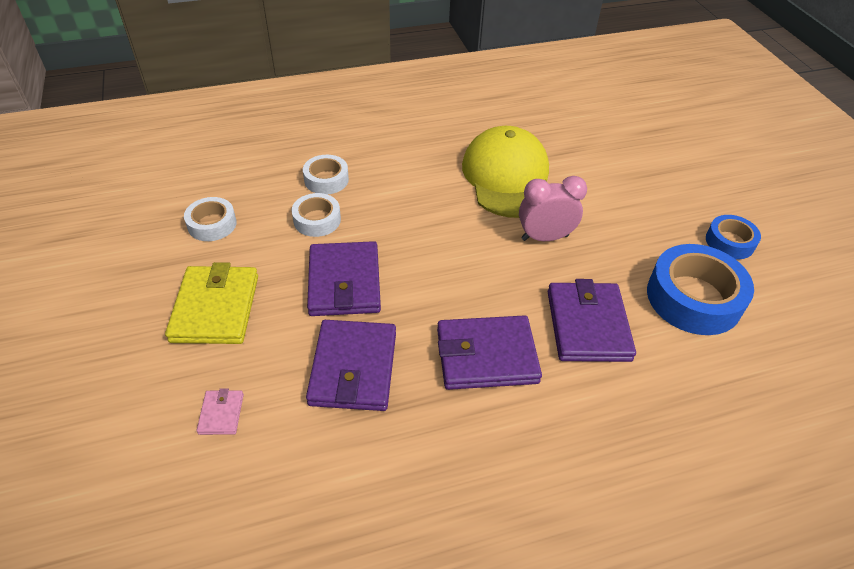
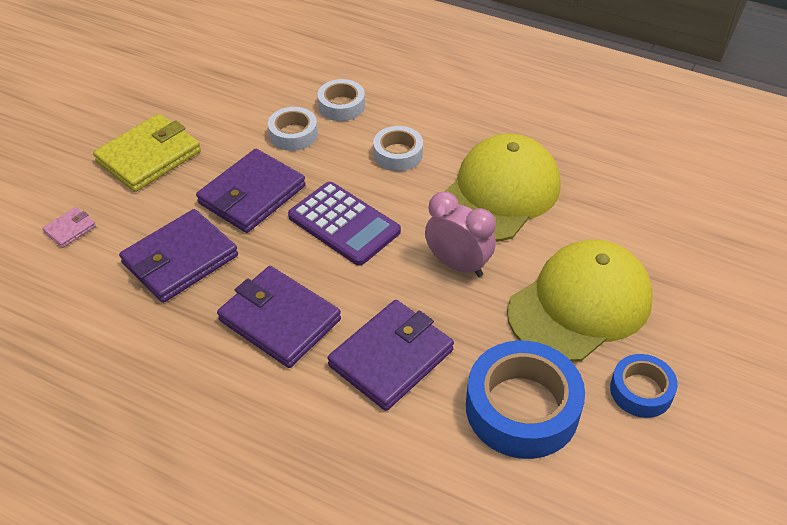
camera: 45 degrees right, 0 degrees up
(212, 224) = (218, 93): white tape -> white tape (398, 154)
(439, 259) = (344, 224): none -> purple calculator
(639, 215) = (580, 305): none -> yellow cap

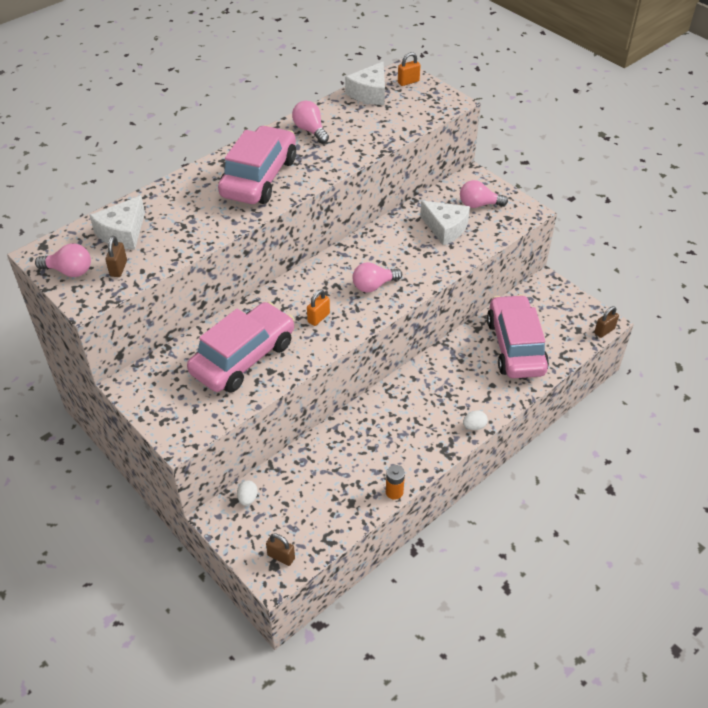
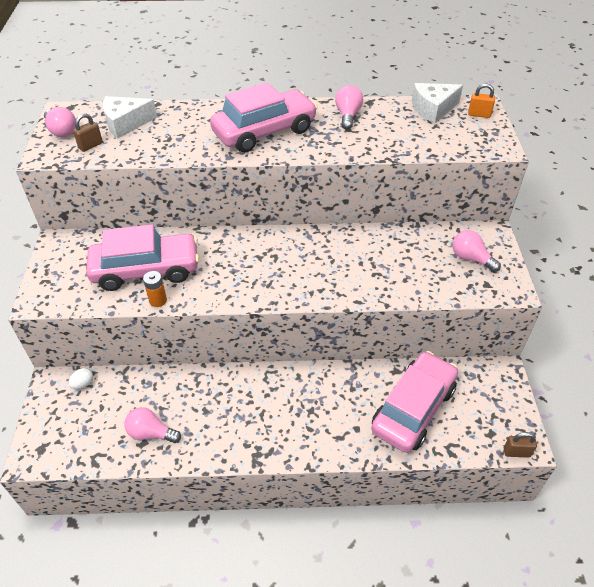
camera: 40 degrees right, 0 degrees up
(281, 557) = (52, 446): brown padlock -> none
(318, 318) = (232, 273): orange padlock -> none
(374, 286) = (302, 274): pink light bulb -> pink light bulb (151, 433)
(394, 492) = (181, 460): orange battery -> orange battery (158, 300)
(445, 228) = (417, 262): white cheese -> none
(474, 426) = (302, 453): white egg -> none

---

** THE PROBLEM **
Nothing but the lines from the line that contains "(318, 318) = (232, 273): orange" to the last line of the records above should appear in the answer; please copy them exactly.

** EXERCISE SOLUTION **
(318, 318) = (232, 273): orange padlock -> none
(374, 286) = (302, 274): pink light bulb -> pink light bulb (151, 433)
(394, 492) = (181, 460): orange battery -> orange battery (158, 300)
(445, 228) = (417, 262): white cheese -> none
(474, 426) = (302, 453): white egg -> none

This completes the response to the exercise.